- What to do: Copy every line of the data below verbatim, keeping the order unchanged.

- The records:
***

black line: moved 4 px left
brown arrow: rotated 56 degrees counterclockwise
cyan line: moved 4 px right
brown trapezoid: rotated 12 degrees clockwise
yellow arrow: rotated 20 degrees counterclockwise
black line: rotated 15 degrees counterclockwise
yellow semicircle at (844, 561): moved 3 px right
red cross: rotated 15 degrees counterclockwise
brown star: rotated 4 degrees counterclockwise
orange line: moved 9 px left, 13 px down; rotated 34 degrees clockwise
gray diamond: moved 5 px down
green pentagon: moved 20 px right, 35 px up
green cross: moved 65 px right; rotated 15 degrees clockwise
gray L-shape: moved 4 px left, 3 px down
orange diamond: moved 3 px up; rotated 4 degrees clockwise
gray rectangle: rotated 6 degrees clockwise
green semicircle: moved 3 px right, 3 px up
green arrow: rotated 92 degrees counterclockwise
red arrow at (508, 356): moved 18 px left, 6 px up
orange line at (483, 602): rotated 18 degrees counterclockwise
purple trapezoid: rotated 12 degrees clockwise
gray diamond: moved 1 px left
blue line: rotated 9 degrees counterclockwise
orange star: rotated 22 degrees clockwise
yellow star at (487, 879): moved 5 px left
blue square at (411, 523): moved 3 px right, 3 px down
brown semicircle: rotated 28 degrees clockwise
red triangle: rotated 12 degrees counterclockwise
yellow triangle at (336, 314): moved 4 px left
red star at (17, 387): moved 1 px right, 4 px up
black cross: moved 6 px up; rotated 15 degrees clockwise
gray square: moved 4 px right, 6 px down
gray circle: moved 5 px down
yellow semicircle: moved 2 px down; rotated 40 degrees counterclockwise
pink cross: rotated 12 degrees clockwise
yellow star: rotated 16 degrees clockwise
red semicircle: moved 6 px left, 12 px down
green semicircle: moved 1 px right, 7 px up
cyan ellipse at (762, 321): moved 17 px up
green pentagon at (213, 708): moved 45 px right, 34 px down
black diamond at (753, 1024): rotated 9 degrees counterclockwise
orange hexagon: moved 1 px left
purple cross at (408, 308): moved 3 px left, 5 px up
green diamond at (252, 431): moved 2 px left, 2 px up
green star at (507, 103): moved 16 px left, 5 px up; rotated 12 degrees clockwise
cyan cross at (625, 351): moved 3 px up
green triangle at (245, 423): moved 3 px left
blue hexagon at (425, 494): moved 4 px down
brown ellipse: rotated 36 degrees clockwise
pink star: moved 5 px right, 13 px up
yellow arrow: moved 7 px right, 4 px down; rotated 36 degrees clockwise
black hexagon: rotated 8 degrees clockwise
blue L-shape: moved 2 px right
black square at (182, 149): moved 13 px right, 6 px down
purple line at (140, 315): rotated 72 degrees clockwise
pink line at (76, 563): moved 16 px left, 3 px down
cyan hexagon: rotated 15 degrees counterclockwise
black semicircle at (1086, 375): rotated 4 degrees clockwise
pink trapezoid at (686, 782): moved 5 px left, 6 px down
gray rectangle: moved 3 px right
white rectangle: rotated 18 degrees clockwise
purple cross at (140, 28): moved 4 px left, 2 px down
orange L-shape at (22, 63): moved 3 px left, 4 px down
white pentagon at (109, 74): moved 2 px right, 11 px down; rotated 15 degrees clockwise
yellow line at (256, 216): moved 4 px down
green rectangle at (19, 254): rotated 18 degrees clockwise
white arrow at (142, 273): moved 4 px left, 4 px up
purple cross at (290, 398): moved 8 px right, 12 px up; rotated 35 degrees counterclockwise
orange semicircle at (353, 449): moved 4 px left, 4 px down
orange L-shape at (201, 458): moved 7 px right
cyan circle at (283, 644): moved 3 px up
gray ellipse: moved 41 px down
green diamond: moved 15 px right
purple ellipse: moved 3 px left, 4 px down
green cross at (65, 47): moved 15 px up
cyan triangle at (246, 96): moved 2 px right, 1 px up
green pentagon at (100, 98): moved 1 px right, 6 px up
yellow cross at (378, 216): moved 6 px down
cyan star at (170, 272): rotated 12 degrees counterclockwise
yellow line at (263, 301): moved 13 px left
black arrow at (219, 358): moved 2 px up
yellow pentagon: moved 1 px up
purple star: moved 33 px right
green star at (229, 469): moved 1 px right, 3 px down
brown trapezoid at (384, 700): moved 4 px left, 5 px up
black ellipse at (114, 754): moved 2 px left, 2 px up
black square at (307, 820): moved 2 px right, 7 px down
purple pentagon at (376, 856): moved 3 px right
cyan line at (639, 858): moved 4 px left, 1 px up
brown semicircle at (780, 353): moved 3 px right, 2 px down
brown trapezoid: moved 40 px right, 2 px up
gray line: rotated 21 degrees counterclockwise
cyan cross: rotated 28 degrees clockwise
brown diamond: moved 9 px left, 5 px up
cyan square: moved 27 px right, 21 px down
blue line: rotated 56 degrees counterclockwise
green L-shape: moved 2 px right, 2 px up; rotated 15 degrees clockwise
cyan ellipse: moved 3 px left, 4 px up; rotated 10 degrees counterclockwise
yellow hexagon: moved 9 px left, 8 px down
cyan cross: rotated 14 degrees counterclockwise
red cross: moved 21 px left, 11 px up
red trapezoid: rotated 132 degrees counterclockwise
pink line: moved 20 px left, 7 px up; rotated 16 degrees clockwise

***

- Written response:
black line: moved 4 px left
brown arrow: rotated 56 degrees counterclockwise
cyan line: moved 4 px right
brown trapezoid: rotated 12 degrees clockwise
yellow arrow: rotated 20 degrees counterclockwise
black line: rotated 15 degrees counterclockwise
yellow semicircle at (844, 561): moved 3 px right
red cross: rotated 15 degrees counterclockwise
brown star: rotated 4 degrees counterclockwise
orange line: moved 9 px left, 13 px down; rotated 34 degrees clockwise
gray diamond: moved 5 px down
green pentagon: moved 20 px right, 35 px up
green cross: moved 65 px right; rotated 15 degrees clockwise
gray L-shape: moved 4 px left, 3 px down
orange diamond: moved 3 px up; rotated 4 degrees clockwise
gray rectangle: rotated 6 degrees clockwise
green semicircle: moved 3 px right, 3 px up
green arrow: rotated 92 degrees counterclockwise
red arrow at (508, 356): moved 18 px left, 6 px up
orange line at (483, 602): rotated 18 degrees counterclockwise
purple trapezoid: rotated 12 degrees clockwise
gray diamond: moved 1 px left
blue line: rotated 9 degrees counterclockwise
orange star: rotated 22 degrees clockwise
yellow star at (487, 879): moved 5 px left
blue square at (411, 523): moved 3 px right, 3 px down
brown semicircle: rotated 28 degrees clockwise
red triangle: rotated 12 degrees counterclockwise
yellow triangle at (336, 314): moved 4 px left
red star at (17, 387): moved 1 px right, 4 px up
black cross: moved 6 px up; rotated 15 degrees clockwise
gray square: moved 4 px right, 6 px down
gray circle: moved 5 px down
yellow semicircle: moved 2 px down; rotated 40 degrees counterclockwise
pink cross: rotated 12 degrees clockwise
yellow star: rotated 16 degrees clockwise
red semicircle: moved 6 px left, 12 px down
green semicircle: moved 1 px right, 7 px up
cyan ellipse at (762, 321): moved 17 px up
green pentagon at (213, 708): moved 45 px right, 34 px down
black diamond at (753, 1024): rotated 9 degrees counterclockwise
orange hexagon: moved 1 px left
purple cross at (408, 308): moved 3 px left, 5 px up
green diamond at (252, 431): moved 2 px left, 2 px up
green star at (507, 103): moved 16 px left, 5 px up; rotated 12 degrees clockwise
cyan cross at (625, 351): moved 3 px up
green triangle at (245, 423): moved 3 px left
blue hexagon at (425, 494): moved 4 px down
brown ellipse: rotated 36 degrees clockwise
pink star: moved 5 px right, 13 px up
yellow arrow: moved 7 px right, 4 px down; rotated 36 degrees clockwise
black hexagon: rotated 8 degrees clockwise
blue L-shape: moved 2 px right
black square at (182, 149): moved 13 px right, 6 px down
purple line at (140, 315): rotated 72 degrees clockwise
pink line at (76, 563): moved 16 px left, 3 px down
cyan hexagon: rotated 15 degrees counterclockwise
black semicircle at (1086, 375): rotated 4 degrees clockwise
pink trapezoid at (686, 782): moved 5 px left, 6 px down
gray rectangle: moved 3 px right
white rectangle: rotated 18 degrees clockwise
purple cross at (140, 28): moved 4 px left, 2 px down
orange L-shape at (22, 63): moved 3 px left, 4 px down
white pentagon at (109, 74): moved 2 px right, 11 px down; rotated 15 degrees clockwise
yellow line at (256, 216): moved 4 px down
green rectangle at (19, 254): rotated 18 degrees clockwise
white arrow at (142, 273): moved 4 px left, 4 px up
purple cross at (290, 398): moved 8 px right, 12 px up; rotated 35 degrees counterclockwise
orange semicircle at (353, 449): moved 4 px left, 4 px down
orange L-shape at (201, 458): moved 7 px right
cyan circle at (283, 644): moved 3 px up
gray ellipse: moved 41 px down
green diamond: moved 15 px right
purple ellipse: moved 3 px left, 4 px down
green cross at (65, 47): moved 15 px up
cyan triangle at (246, 96): moved 2 px right, 1 px up
green pentagon at (100, 98): moved 1 px right, 6 px up
yellow cross at (378, 216): moved 6 px down
cyan star at (170, 272): rotated 12 degrees counterclockwise
yellow line at (263, 301): moved 13 px left
black arrow at (219, 358): moved 2 px up
yellow pentagon: moved 1 px up
purple star: moved 33 px right
green star at (229, 469): moved 1 px right, 3 px down
brown trapezoid at (384, 700): moved 4 px left, 5 px up
black ellipse at (114, 754): moved 2 px left, 2 px up
black square at (307, 820): moved 2 px right, 7 px down
purple pentagon at (376, 856): moved 3 px right
cyan line at (639, 858): moved 4 px left, 1 px up
brown semicircle at (780, 353): moved 3 px right, 2 px down
brown trapezoid: moved 40 px right, 2 px up
gray line: rotated 21 degrees counterclockwise
cyan cross: rotated 28 degrees clockwise
brown diamond: moved 9 px left, 5 px up
cyan square: moved 27 px right, 21 px down
blue line: rotated 56 degrees counterclockwise
green L-shape: moved 2 px right, 2 px up; rotated 15 degrees clockwise
cyan ellipse: moved 3 px left, 4 px up; rotated 10 degrees counterclockwise
yellow hexagon: moved 9 px left, 8 px down
cyan cross: rotated 14 degrees counterclockwise
red cross: moved 21 px left, 11 px up
red trapezoid: rotated 132 degrees counterclockwise
pink line: moved 20 px left, 7 px up; rotated 16 degrees clockwise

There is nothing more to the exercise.